TASK PROMPT :: The records below need to be repeated exactly, though not their pictures.
──────
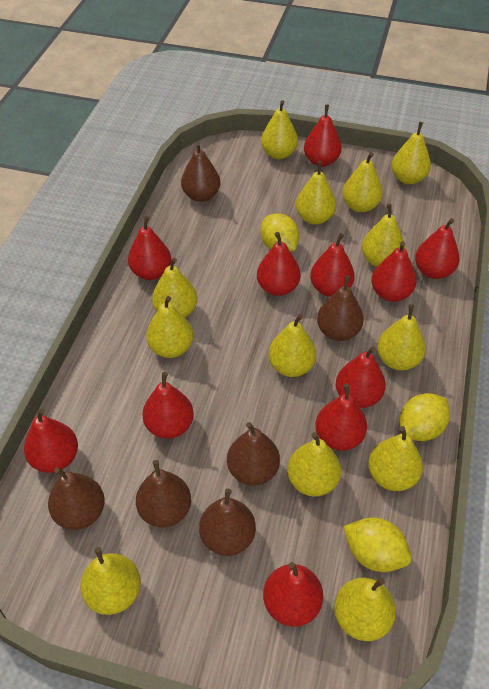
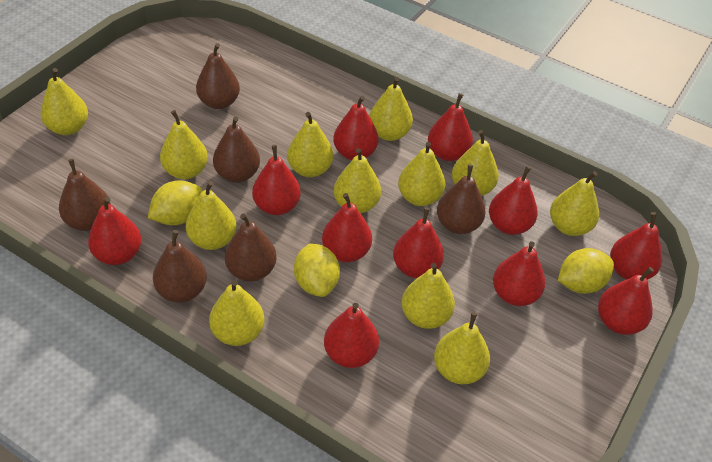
yellow pear: 13 -> 12

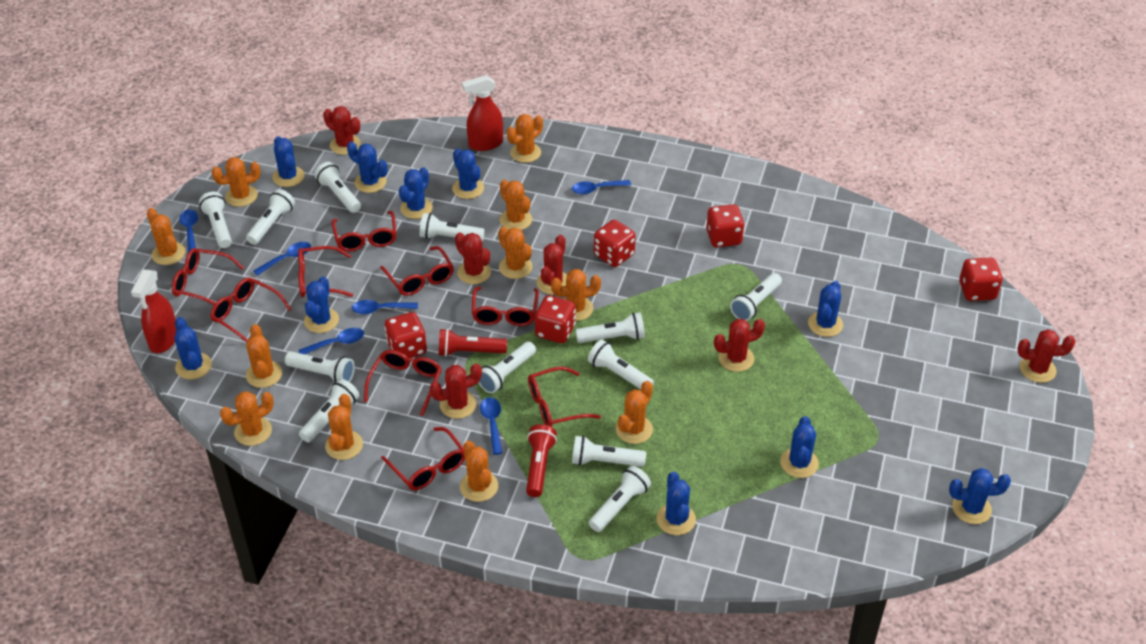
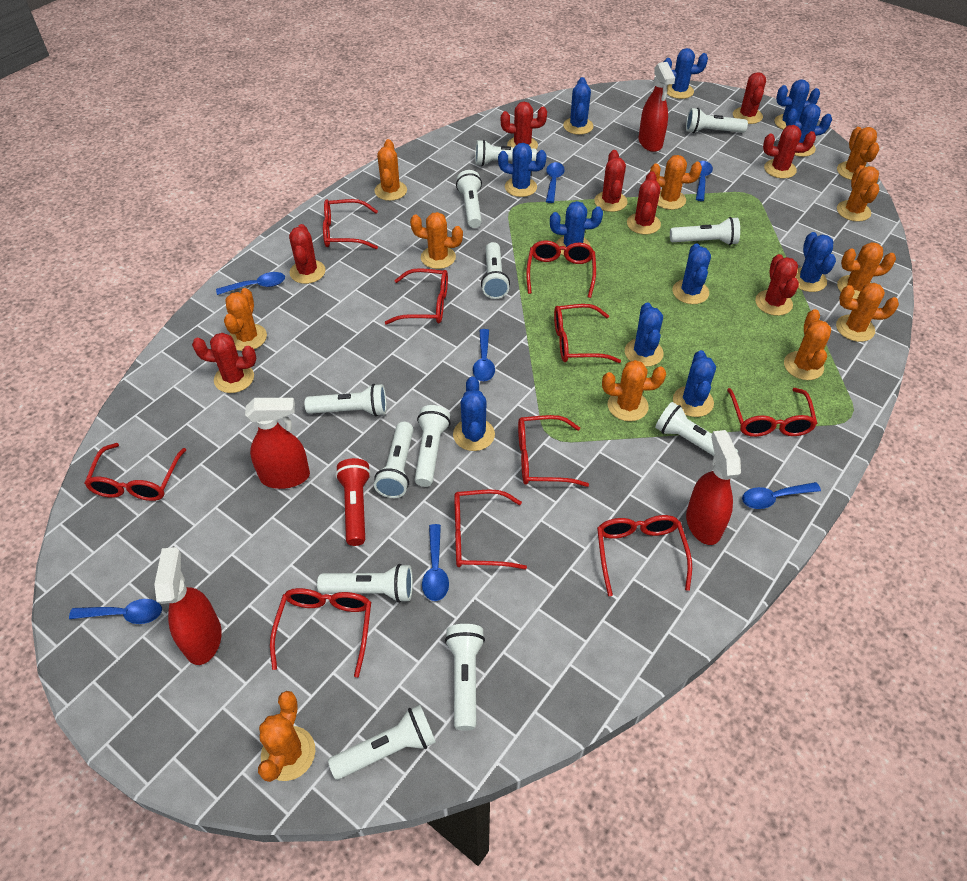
blue cactus: 10 -> 11
blue spoon: 6 -> 7
red cactus: 6 -> 8
red dice: 5 -> 0
red flashlight: 2 -> 1
red glasses: 9 -> 10
red spray bottle: 2 -> 4

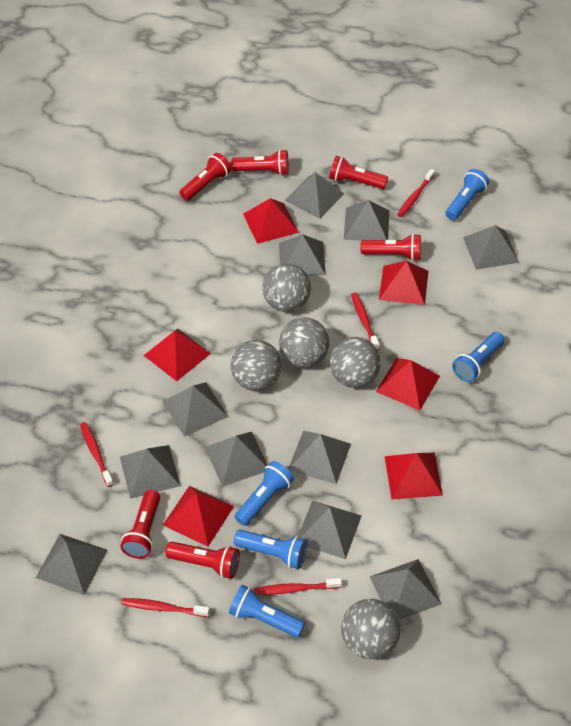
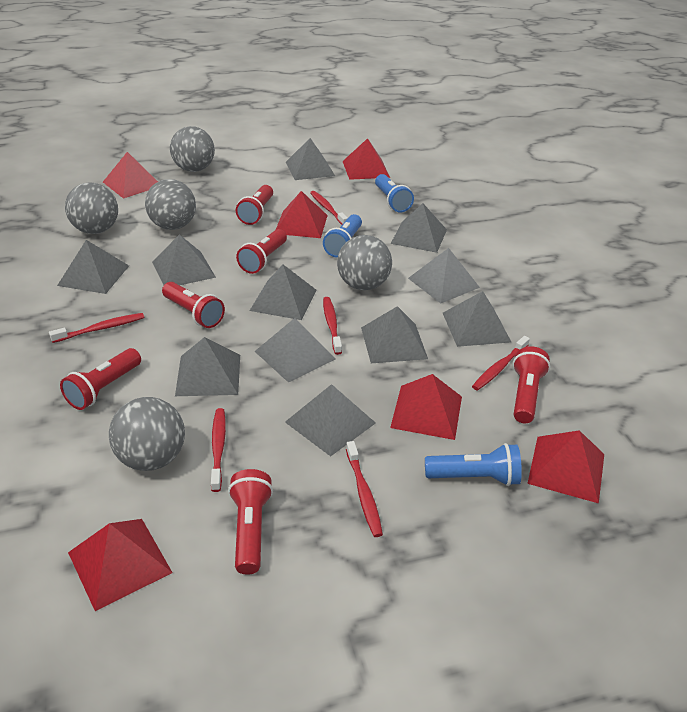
blue flashlight: 5 -> 3
red toothbrush: 5 -> 6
──────
EXERCISE RESULT ::
yellow pear: 13 -> 12

blue cactus: 10 -> 11
blue spoon: 6 -> 7
red cactus: 6 -> 8
red dice: 5 -> 0
red flashlight: 2 -> 1
red glasses: 9 -> 10
red spray bottle: 2 -> 4

blue flashlight: 5 -> 3
red toothbrush: 5 -> 6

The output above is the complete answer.